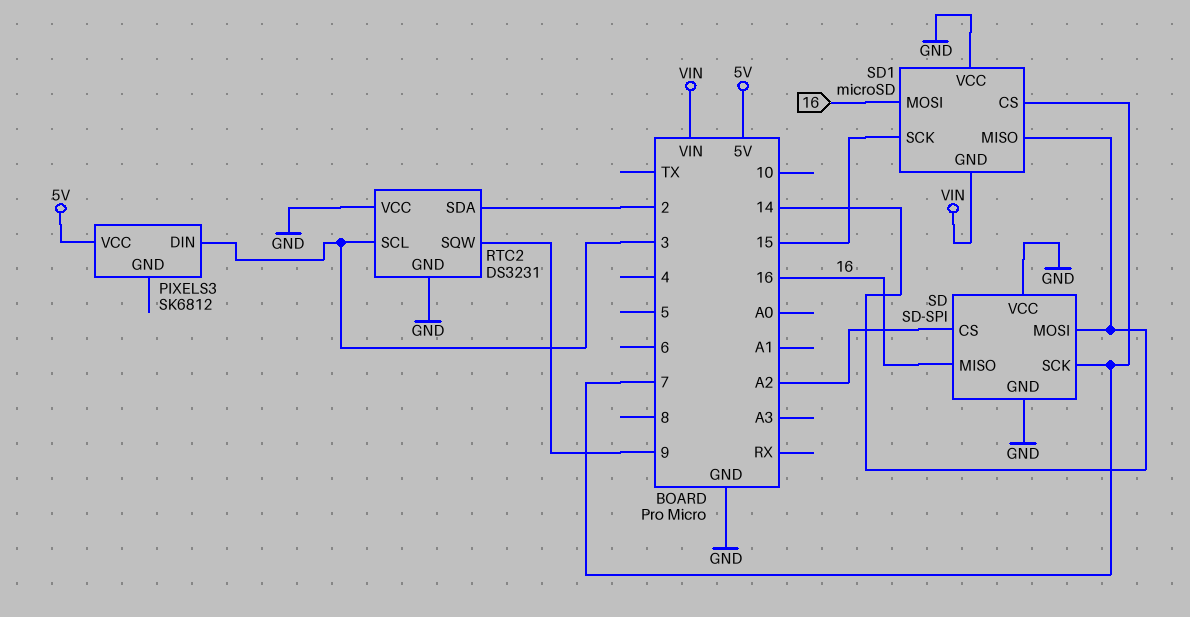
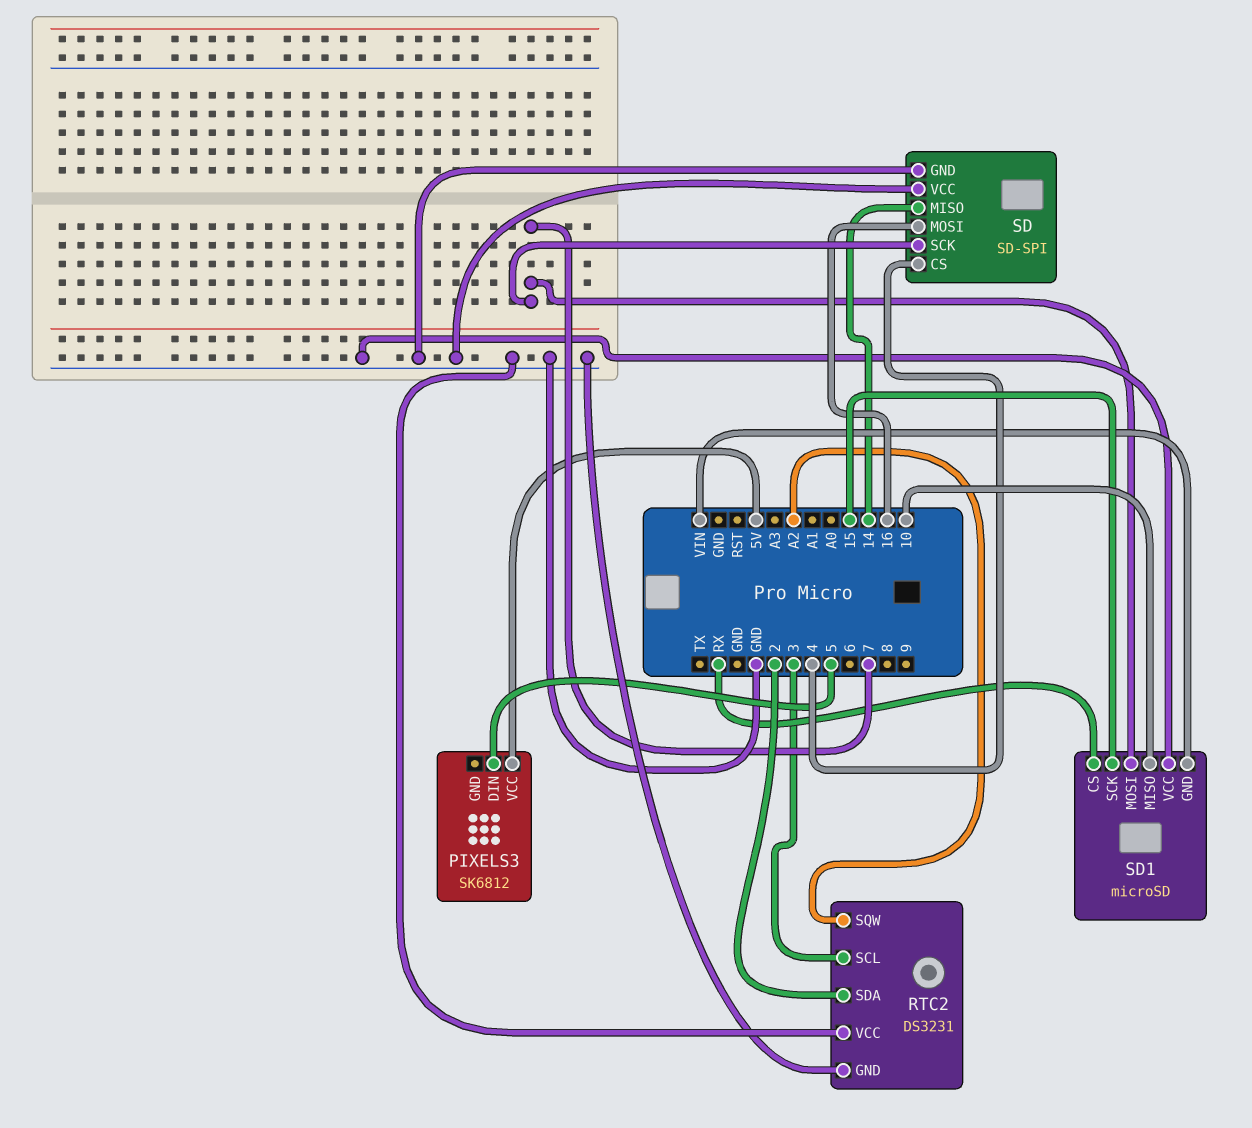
PIXELS3 pin DIN: 3 -> 5
RTC2 pin SQW: 9 -> A2
SD pin CS: A2 -> 4
SD pin MISO: 16 -> 14
SD pin MOSI: 14 -> 16
SD1 pin CS: 7 -> RX
SD1 pin MISO: 14 -> 10
SD1 pin MOSI: 16 -> 7

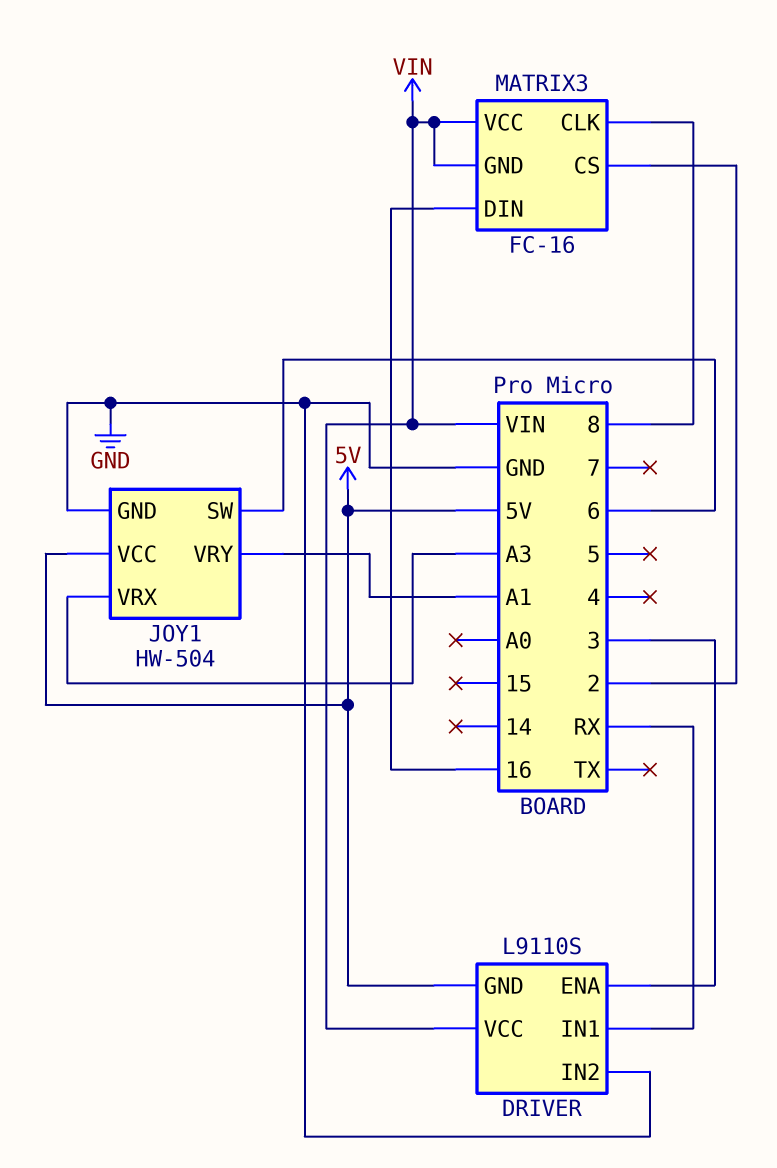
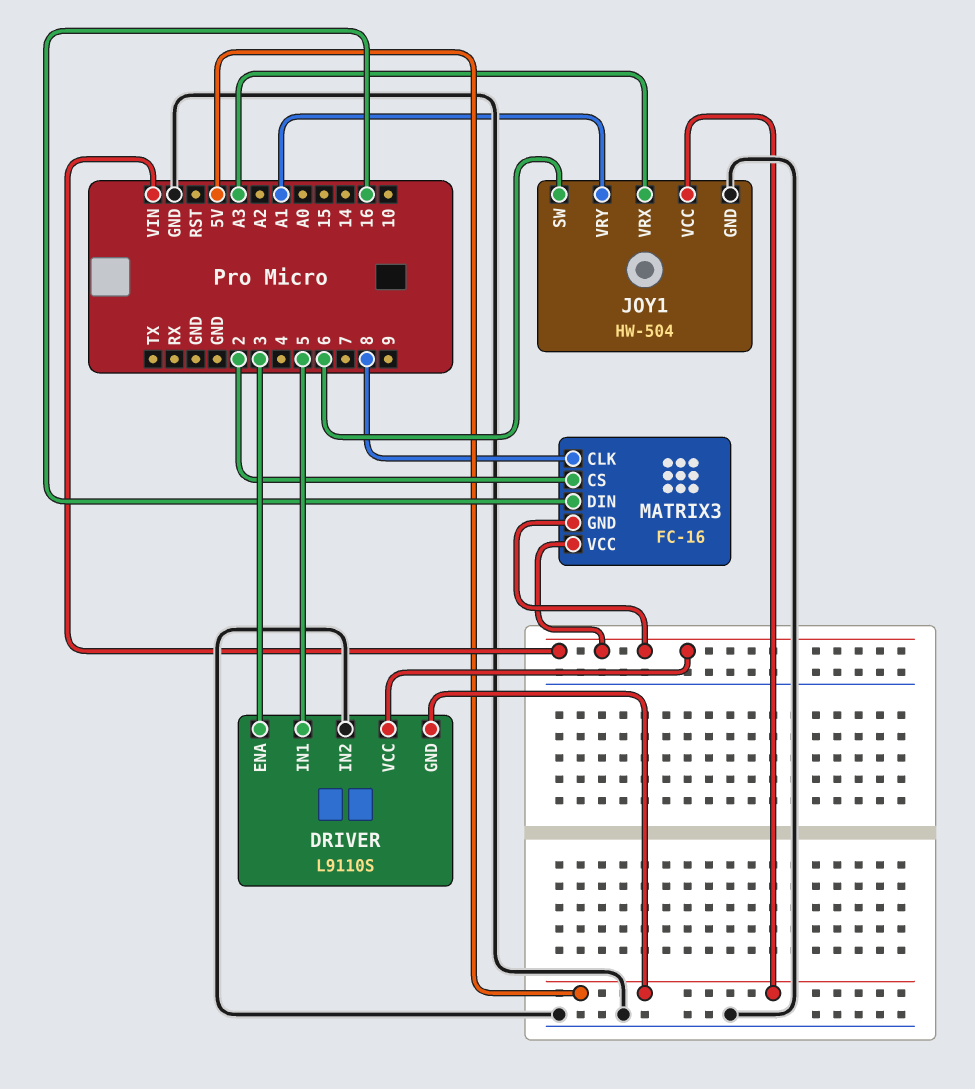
DRIVER pin IN1: RX -> 5

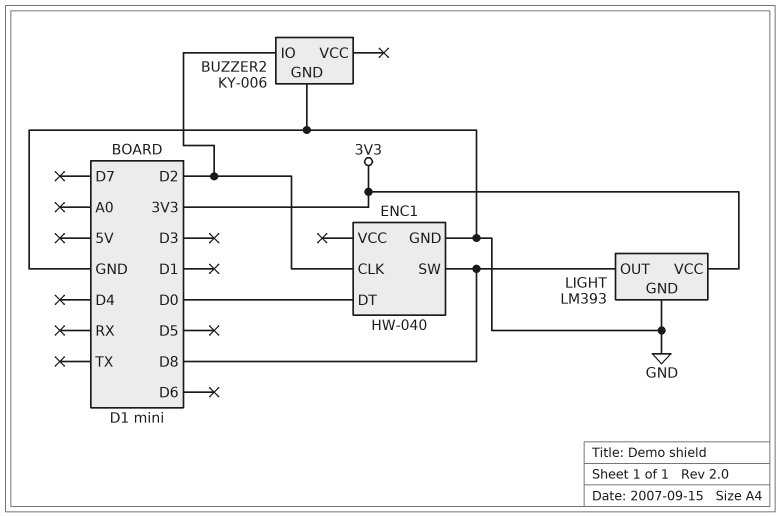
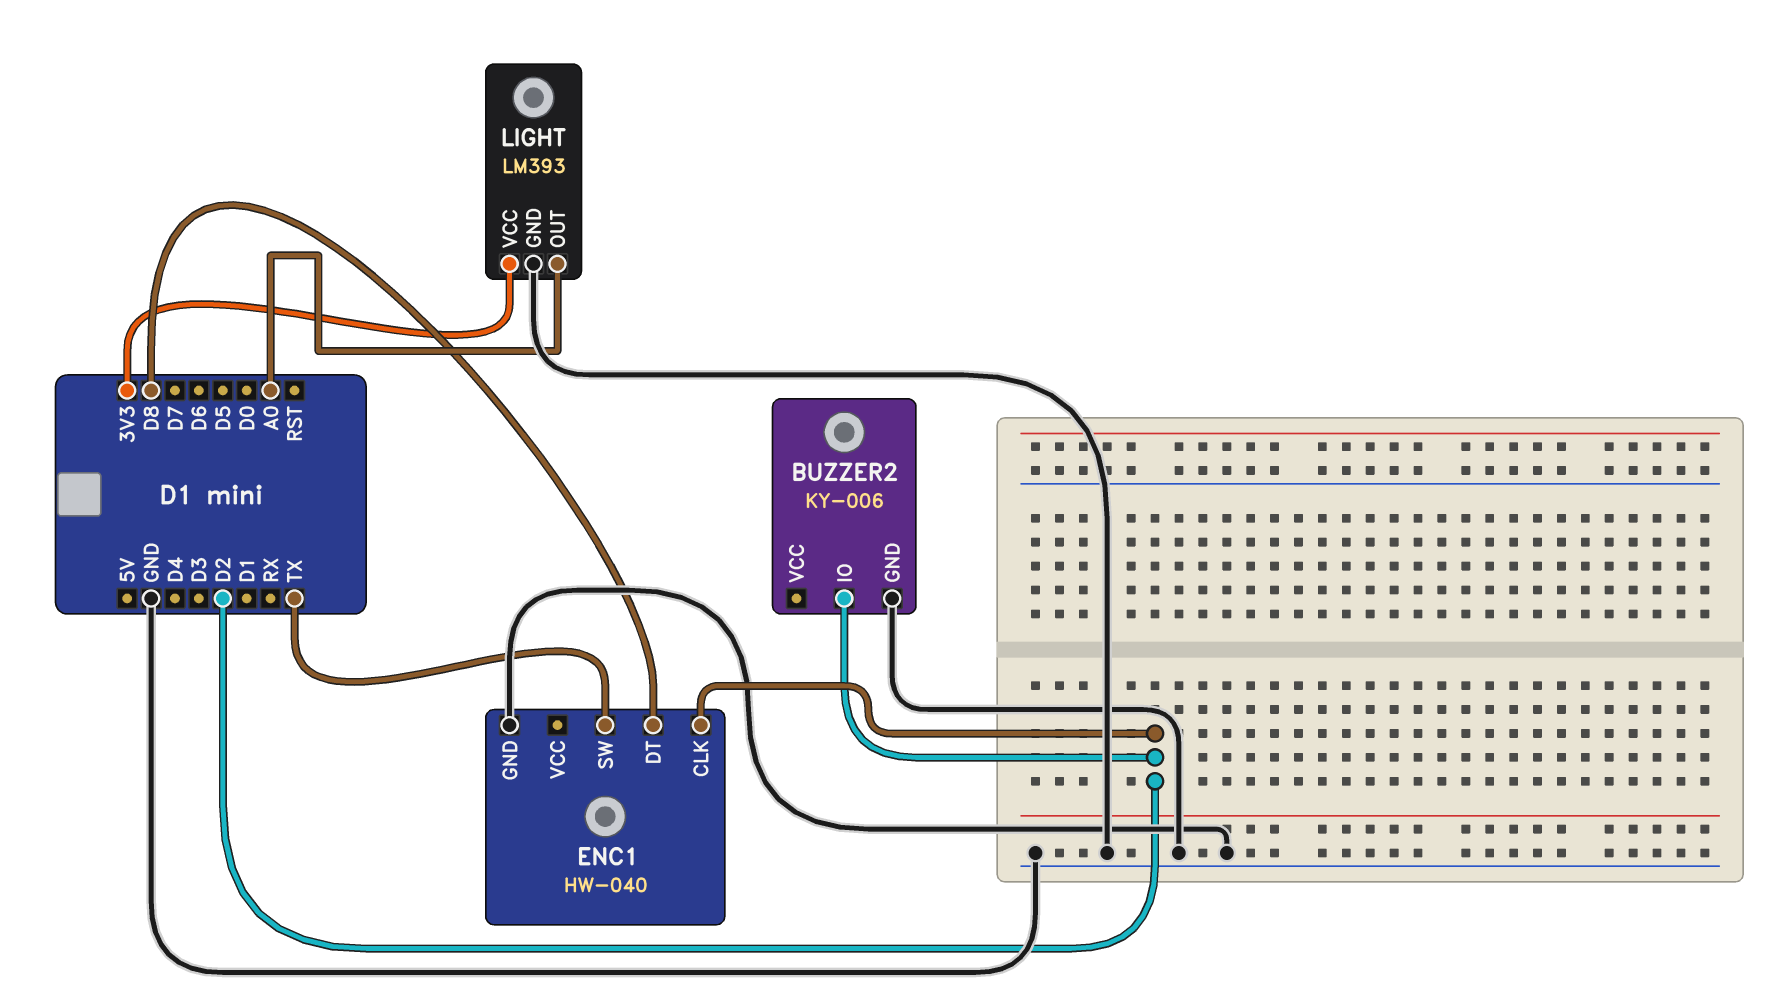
ENC1 pin DT: D0 -> D8
ENC1 pin SW: D8 -> TX
LIGHT pin OUT: D8 -> A0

● ● ● ●

◆ Exercise aim: Set down word for word each line from the one containing "SD1 pin CS: 7 -> RX" through the end of the material, and keep the pictures out of it.

◆ Solution below:
SD1 pin CS: 7 -> RX
SD1 pin MISO: 14 -> 10
SD1 pin MOSI: 16 -> 7

DRIVER pin IN1: RX -> 5

ENC1 pin DT: D0 -> D8
ENC1 pin SW: D8 -> TX
LIGHT pin OUT: D8 -> A0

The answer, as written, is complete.